**WHAT YOU ARE ASKED TO DO:** Beginning with the line where "black bottle: 3 -> 5" appears, retype every remaining line of the data below, both the first and last included.

[Extracted data entries]

* * *

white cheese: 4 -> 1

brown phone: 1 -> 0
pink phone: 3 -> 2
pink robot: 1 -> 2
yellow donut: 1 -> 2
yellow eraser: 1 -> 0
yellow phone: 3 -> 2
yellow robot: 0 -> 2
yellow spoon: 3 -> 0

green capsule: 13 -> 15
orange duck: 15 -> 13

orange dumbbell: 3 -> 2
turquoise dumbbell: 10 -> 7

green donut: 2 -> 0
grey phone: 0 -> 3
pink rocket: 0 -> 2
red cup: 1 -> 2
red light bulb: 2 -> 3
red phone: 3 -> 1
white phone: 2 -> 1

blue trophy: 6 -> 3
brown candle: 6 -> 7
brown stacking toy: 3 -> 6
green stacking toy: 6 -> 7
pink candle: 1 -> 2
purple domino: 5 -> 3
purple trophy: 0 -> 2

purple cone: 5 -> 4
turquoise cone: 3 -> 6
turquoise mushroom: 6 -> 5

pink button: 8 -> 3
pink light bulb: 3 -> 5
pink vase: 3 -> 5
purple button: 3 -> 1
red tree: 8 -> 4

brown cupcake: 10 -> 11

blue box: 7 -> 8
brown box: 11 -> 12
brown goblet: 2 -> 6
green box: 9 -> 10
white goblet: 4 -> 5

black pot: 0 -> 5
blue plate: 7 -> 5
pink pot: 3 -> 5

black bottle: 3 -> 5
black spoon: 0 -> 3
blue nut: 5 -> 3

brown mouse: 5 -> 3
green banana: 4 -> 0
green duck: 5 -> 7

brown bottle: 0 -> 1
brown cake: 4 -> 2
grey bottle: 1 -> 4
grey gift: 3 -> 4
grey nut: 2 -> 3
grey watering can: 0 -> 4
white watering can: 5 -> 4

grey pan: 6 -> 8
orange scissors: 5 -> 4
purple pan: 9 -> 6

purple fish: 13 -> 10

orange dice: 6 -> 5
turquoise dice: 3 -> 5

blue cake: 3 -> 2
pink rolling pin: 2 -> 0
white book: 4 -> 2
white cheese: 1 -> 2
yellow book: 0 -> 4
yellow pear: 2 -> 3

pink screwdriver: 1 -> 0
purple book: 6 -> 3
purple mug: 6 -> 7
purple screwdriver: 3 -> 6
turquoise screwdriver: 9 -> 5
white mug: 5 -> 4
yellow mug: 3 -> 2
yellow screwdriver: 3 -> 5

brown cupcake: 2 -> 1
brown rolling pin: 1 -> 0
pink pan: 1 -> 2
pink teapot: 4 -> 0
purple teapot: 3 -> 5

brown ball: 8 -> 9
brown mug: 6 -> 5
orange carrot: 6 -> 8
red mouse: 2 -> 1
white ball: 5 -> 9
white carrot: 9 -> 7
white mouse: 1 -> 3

* * *

**SOLUTION TO THIS EXERCISE:**
black bottle: 3 -> 5
black spoon: 0 -> 3
blue nut: 5 -> 3

brown mouse: 5 -> 3
green banana: 4 -> 0
green duck: 5 -> 7

brown bottle: 0 -> 1
brown cake: 4 -> 2
grey bottle: 1 -> 4
grey gift: 3 -> 4
grey nut: 2 -> 3
grey watering can: 0 -> 4
white watering can: 5 -> 4

grey pan: 6 -> 8
orange scissors: 5 -> 4
purple pan: 9 -> 6

purple fish: 13 -> 10

orange dice: 6 -> 5
turquoise dice: 3 -> 5

blue cake: 3 -> 2
pink rolling pin: 2 -> 0
white book: 4 -> 2
white cheese: 1 -> 2
yellow book: 0 -> 4
yellow pear: 2 -> 3

pink screwdriver: 1 -> 0
purple book: 6 -> 3
purple mug: 6 -> 7
purple screwdriver: 3 -> 6
turquoise screwdriver: 9 -> 5
white mug: 5 -> 4
yellow mug: 3 -> 2
yellow screwdriver: 3 -> 5

brown cupcake: 2 -> 1
brown rolling pin: 1 -> 0
pink pan: 1 -> 2
pink teapot: 4 -> 0
purple teapot: 3 -> 5

brown ball: 8 -> 9
brown mug: 6 -> 5
orange carrot: 6 -> 8
red mouse: 2 -> 1
white ball: 5 -> 9
white carrot: 9 -> 7
white mouse: 1 -> 3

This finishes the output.